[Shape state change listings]
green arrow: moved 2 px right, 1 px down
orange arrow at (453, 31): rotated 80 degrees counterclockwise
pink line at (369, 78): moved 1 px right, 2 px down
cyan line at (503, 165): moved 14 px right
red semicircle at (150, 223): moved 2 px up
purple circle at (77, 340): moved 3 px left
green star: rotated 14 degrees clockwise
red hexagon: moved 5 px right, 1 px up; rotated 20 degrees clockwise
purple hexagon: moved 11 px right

---

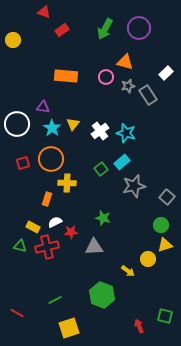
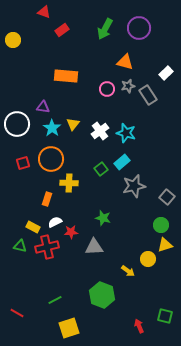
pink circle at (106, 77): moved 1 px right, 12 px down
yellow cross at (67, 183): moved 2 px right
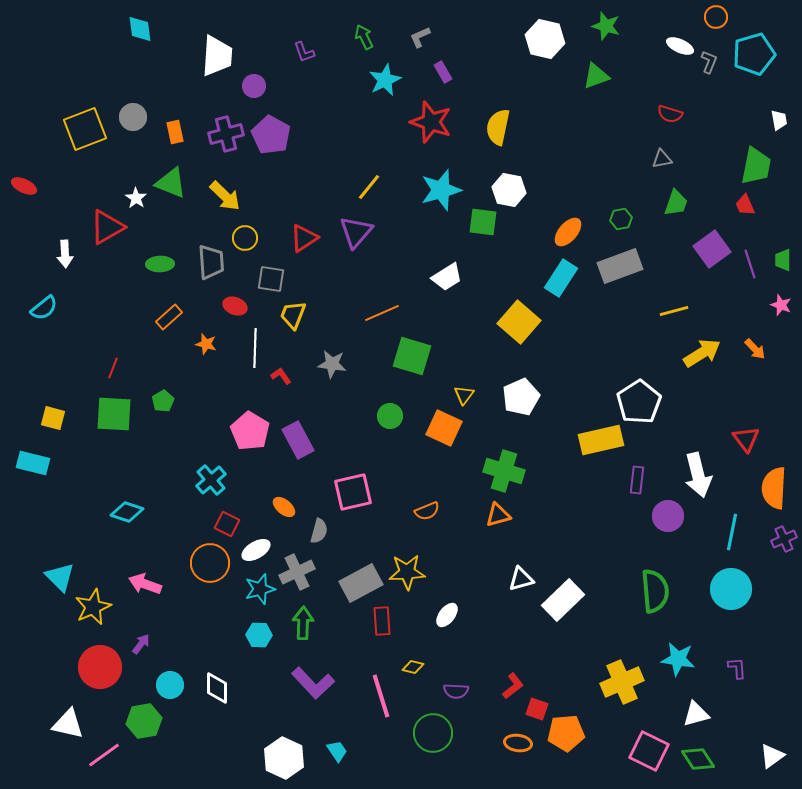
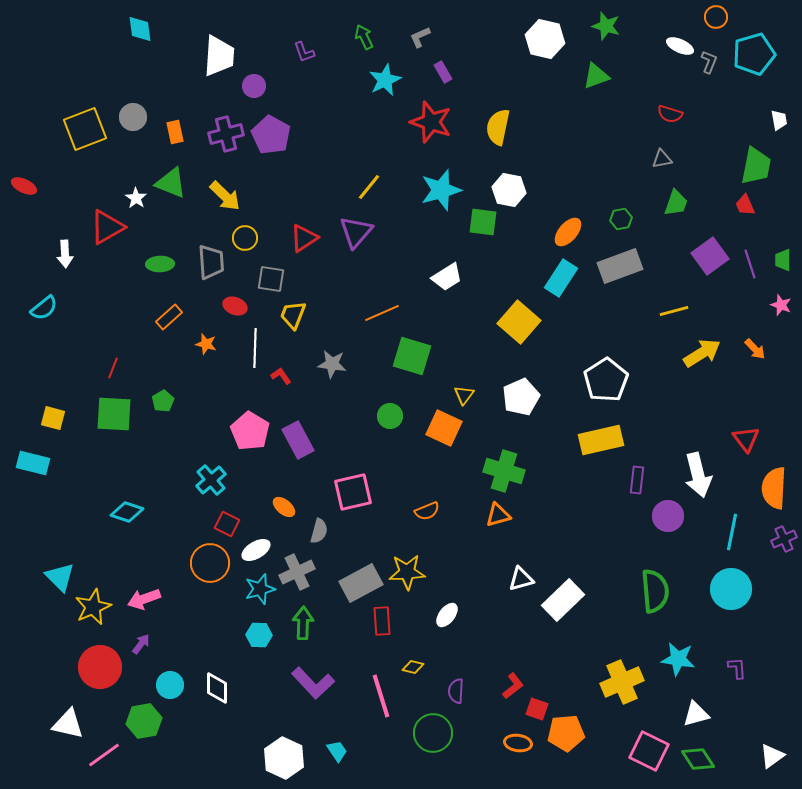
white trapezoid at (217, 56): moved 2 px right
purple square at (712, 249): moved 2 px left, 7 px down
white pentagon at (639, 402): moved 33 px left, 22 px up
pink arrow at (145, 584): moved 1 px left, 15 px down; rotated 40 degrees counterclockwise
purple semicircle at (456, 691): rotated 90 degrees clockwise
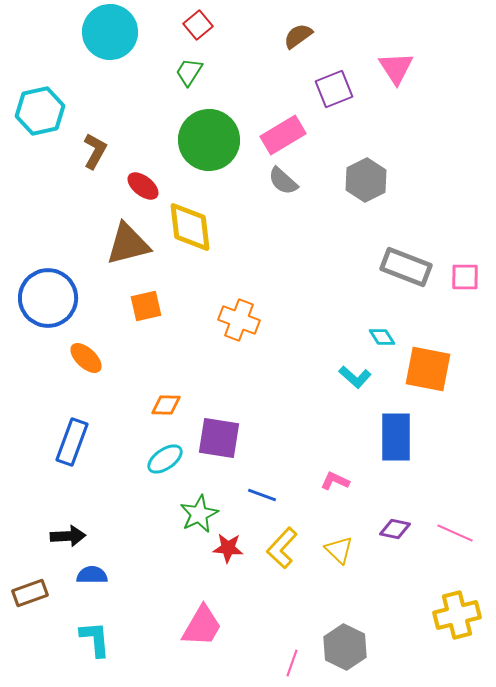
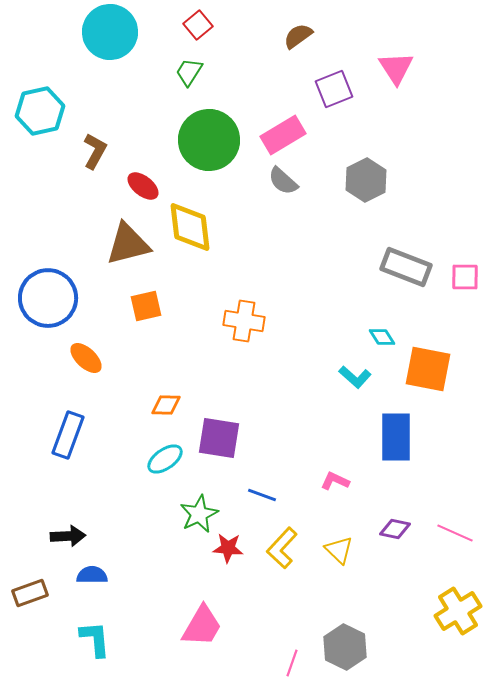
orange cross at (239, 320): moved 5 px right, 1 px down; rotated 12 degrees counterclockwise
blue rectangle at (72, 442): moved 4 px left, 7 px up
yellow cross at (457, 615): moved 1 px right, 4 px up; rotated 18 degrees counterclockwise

_Task details_
Please, from the entries above, set down exactly the lines from the one containing "green arrow: moved 2 px right, 1 px down" through the one containing "purple hexagon: moved 11 px right", and only those.

_Result_
green arrow: moved 2 px right, 1 px down
orange arrow at (453, 31): rotated 80 degrees counterclockwise
pink line at (369, 78): moved 1 px right, 2 px down
cyan line at (503, 165): moved 14 px right
red semicircle at (150, 223): moved 2 px up
purple circle at (77, 340): moved 3 px left
green star: rotated 14 degrees clockwise
red hexagon: moved 5 px right, 1 px up; rotated 20 degrees clockwise
purple hexagon: moved 11 px right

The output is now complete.